[Start Excerpted data]

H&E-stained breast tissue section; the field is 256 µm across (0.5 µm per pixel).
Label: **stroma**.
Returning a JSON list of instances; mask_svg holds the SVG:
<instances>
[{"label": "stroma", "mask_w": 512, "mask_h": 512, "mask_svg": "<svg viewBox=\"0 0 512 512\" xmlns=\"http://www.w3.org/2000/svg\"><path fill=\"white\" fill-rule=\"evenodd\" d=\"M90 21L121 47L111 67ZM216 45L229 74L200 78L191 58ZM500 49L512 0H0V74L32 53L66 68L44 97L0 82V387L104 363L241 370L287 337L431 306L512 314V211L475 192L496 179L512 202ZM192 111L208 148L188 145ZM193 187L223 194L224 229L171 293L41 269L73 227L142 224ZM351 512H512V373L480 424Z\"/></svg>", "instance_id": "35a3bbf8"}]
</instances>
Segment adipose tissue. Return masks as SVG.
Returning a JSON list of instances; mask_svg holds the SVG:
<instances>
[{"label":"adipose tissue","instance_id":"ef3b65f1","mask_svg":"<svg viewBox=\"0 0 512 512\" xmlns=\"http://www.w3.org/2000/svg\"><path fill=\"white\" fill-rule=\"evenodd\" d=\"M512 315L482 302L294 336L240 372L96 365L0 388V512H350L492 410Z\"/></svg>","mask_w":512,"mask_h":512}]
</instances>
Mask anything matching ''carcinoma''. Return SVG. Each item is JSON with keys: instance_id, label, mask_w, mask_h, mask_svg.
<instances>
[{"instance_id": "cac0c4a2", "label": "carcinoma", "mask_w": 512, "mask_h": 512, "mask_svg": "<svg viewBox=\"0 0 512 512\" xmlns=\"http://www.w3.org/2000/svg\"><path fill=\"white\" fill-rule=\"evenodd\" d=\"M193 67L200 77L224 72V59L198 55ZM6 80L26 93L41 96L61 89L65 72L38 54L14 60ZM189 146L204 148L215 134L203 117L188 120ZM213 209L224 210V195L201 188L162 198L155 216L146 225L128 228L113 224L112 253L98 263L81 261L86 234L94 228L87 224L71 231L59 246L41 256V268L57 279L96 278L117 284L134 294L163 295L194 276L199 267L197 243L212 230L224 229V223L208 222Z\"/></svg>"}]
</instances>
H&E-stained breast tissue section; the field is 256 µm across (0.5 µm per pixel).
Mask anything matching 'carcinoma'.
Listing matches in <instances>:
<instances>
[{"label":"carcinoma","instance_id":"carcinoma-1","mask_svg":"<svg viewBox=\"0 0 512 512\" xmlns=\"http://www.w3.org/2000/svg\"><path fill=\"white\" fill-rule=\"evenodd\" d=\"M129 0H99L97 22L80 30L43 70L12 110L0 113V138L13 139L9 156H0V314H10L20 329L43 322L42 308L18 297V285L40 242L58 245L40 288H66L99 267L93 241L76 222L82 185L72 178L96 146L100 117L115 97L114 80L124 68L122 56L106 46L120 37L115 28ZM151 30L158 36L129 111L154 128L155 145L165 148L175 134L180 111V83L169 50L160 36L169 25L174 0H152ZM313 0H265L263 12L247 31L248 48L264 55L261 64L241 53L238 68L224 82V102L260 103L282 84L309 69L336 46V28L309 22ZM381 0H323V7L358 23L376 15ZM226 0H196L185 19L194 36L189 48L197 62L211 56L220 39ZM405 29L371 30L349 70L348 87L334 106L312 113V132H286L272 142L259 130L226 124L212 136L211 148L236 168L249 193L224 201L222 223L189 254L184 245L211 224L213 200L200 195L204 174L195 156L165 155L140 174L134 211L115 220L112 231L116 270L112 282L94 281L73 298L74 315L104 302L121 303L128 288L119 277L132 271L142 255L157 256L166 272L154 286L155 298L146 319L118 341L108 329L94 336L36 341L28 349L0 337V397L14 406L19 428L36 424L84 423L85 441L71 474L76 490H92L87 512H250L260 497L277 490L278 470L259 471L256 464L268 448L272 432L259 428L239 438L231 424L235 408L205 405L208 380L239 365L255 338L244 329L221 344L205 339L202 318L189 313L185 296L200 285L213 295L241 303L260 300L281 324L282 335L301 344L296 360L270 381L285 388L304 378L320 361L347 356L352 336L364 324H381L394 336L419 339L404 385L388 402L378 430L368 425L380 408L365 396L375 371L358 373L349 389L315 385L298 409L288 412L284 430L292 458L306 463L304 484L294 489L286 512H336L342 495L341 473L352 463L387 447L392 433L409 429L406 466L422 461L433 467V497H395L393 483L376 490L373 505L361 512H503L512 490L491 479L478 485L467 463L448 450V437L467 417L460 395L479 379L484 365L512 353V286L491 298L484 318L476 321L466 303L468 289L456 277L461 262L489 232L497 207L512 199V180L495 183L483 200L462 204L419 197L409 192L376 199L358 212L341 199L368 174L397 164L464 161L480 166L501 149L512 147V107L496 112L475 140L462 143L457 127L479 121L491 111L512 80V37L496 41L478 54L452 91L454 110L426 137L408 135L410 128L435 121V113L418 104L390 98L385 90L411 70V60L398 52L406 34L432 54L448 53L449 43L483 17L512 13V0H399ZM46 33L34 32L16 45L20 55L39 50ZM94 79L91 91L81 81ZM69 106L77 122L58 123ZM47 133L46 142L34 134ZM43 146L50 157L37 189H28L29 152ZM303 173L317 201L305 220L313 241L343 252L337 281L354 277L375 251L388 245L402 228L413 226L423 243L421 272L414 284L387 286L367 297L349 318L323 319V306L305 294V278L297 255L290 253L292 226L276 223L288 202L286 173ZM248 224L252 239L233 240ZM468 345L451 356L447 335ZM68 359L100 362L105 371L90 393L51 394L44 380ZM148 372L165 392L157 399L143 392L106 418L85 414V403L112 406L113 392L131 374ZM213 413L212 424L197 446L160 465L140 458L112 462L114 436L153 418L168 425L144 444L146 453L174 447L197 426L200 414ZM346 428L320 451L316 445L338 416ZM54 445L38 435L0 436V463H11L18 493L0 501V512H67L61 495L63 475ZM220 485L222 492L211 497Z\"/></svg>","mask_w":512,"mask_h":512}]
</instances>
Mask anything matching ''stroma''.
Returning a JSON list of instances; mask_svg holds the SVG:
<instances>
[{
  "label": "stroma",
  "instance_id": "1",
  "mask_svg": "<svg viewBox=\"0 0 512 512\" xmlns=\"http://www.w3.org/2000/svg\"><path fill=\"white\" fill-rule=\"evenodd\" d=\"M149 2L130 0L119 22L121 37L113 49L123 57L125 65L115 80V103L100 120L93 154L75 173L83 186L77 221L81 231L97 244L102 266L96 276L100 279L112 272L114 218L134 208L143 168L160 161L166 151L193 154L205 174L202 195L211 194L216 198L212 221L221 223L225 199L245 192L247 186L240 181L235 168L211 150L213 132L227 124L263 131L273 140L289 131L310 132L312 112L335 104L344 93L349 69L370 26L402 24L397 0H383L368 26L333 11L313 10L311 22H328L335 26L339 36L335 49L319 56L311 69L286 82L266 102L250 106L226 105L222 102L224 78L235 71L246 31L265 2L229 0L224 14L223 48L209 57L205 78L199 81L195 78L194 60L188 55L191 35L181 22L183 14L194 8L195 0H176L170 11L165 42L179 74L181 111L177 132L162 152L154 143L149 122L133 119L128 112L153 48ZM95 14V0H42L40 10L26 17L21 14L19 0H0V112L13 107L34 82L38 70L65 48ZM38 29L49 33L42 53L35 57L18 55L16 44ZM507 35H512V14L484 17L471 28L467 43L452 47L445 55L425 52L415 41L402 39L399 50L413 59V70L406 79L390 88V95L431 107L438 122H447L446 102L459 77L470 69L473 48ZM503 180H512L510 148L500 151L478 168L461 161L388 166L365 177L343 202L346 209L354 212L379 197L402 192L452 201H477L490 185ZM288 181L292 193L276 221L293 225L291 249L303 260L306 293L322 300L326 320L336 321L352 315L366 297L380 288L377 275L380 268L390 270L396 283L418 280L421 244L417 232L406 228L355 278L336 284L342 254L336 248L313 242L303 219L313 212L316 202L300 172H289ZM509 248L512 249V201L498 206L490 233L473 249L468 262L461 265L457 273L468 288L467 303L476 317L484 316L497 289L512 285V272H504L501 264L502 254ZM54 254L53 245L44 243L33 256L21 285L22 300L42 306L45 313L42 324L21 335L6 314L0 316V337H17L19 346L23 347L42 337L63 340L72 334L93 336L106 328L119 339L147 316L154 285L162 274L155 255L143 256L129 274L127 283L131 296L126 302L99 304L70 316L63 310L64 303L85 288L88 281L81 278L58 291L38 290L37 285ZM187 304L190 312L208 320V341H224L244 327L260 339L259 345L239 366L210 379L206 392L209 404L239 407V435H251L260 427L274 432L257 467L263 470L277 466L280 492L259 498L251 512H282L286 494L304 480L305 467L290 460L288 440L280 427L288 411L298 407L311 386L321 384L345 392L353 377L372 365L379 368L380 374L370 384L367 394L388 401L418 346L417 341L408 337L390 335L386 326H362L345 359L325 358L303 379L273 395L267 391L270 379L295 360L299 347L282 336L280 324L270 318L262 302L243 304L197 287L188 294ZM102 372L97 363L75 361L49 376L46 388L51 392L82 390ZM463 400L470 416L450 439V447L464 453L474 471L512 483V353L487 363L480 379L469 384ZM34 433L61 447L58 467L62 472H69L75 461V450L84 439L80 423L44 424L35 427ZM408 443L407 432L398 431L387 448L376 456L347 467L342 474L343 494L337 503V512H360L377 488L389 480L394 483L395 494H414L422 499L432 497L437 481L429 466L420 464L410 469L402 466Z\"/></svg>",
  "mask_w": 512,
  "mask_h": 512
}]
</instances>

[End Excerpted data]

▶ Your instructions
Every line in the data above that contains "matching" needs to be copied.

▶ Output of the exercise
Mask anything matching ''carcinoma''. Return SVG. Each item is JSON with keys: instance_id, label, mask_w, mask_h, mask_svg.
Mask anything matching 'carcinoma'.
Mask anything matching ''stroma''.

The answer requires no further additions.